## Before-and-after object listings

• • • • •

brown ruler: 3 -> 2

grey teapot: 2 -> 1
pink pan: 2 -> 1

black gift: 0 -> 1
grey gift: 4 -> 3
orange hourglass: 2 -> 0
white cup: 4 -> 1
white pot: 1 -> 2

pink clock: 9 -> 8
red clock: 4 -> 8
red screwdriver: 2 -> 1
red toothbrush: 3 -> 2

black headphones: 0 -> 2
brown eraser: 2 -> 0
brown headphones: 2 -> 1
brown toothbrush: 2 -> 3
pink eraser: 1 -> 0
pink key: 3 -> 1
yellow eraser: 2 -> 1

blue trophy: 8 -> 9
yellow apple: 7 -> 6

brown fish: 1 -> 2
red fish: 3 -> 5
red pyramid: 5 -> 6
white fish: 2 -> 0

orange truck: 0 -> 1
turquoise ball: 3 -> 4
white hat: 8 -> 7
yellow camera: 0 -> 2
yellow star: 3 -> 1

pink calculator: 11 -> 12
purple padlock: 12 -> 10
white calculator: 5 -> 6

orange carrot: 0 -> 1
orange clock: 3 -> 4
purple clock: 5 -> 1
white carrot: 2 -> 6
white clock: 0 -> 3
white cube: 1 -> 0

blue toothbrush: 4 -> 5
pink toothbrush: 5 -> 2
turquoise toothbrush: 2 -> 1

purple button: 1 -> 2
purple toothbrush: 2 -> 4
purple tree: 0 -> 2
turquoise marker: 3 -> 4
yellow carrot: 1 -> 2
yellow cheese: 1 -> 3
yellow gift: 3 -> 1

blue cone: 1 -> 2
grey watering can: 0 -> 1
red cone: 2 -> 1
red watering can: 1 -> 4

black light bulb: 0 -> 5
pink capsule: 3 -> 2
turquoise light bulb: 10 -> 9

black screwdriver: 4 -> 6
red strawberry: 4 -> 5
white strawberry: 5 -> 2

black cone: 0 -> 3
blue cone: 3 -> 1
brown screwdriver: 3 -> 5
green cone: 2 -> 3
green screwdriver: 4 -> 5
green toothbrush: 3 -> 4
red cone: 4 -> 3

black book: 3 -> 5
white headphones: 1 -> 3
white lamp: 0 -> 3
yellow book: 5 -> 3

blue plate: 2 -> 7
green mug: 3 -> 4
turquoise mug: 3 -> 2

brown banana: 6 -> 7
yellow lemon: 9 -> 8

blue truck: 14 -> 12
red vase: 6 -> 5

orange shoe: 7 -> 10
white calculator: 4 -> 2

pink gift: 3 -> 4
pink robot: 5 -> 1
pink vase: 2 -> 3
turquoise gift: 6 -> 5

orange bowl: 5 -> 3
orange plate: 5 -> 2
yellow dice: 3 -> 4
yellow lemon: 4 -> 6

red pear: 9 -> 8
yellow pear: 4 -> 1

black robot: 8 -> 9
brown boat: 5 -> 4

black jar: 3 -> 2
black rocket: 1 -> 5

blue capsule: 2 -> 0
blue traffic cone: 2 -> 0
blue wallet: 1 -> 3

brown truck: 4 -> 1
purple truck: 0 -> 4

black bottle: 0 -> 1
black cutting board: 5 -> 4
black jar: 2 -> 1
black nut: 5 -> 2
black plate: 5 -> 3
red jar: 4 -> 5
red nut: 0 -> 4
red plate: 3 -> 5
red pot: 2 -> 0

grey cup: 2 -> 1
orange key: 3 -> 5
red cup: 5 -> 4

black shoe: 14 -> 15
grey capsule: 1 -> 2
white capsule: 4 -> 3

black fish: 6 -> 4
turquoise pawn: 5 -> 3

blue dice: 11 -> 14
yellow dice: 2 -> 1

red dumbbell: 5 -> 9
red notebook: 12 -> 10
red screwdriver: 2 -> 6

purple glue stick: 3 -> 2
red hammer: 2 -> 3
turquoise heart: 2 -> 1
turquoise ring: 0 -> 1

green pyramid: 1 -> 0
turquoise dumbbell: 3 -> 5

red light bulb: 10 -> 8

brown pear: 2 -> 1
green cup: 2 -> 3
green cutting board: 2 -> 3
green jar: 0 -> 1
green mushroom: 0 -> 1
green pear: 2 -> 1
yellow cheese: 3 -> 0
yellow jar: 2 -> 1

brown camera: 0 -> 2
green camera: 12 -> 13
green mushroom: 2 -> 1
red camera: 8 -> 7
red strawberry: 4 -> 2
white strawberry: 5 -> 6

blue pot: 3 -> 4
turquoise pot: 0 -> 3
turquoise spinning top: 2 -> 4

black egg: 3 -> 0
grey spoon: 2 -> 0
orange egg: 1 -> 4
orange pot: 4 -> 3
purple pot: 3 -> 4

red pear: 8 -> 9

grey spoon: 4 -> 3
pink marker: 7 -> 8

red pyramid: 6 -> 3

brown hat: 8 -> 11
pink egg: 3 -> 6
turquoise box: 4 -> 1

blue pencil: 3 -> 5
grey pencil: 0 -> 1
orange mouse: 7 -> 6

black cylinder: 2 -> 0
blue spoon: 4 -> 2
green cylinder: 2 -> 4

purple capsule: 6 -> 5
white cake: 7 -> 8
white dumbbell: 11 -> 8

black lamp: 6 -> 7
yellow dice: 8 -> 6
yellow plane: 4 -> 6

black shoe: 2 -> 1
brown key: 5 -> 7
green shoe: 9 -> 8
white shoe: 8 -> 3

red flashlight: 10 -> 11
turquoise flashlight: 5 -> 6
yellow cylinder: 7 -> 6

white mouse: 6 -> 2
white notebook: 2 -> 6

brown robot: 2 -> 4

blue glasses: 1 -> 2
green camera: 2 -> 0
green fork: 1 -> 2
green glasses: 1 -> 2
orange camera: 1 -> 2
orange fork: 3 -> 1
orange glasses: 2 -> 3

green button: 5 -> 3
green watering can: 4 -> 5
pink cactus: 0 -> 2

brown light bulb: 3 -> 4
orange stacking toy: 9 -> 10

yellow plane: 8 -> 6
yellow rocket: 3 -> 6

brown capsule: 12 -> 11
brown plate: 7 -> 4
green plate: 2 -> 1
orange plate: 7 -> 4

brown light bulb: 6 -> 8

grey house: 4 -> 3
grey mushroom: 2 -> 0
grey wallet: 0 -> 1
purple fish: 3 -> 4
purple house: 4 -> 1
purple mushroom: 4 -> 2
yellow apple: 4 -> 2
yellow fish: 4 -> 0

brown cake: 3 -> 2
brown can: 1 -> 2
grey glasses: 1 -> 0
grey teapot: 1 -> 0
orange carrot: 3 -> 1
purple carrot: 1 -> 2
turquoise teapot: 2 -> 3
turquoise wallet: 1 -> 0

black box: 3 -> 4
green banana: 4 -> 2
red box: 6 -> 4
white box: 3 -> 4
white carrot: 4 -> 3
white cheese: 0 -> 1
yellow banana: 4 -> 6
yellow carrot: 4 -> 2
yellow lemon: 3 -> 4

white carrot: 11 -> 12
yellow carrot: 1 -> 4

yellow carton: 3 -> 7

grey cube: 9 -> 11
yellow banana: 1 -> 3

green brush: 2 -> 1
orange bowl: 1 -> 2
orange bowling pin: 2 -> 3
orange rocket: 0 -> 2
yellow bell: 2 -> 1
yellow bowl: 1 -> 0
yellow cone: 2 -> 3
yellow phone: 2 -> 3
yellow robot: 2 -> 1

• • • • •

## TASK INSTRUCTIONS
Repeat word for word the lines above that run from the line containing "turquoise box: 4 -> 1" through the line containing "brown key: 5 -> 7", both ends included, and nothing else.

## THE COMPLETED TASK
turquoise box: 4 -> 1

blue pencil: 3 -> 5
grey pencil: 0 -> 1
orange mouse: 7 -> 6

black cylinder: 2 -> 0
blue spoon: 4 -> 2
green cylinder: 2 -> 4

purple capsule: 6 -> 5
white cake: 7 -> 8
white dumbbell: 11 -> 8

black lamp: 6 -> 7
yellow dice: 8 -> 6
yellow plane: 4 -> 6

black shoe: 2 -> 1
brown key: 5 -> 7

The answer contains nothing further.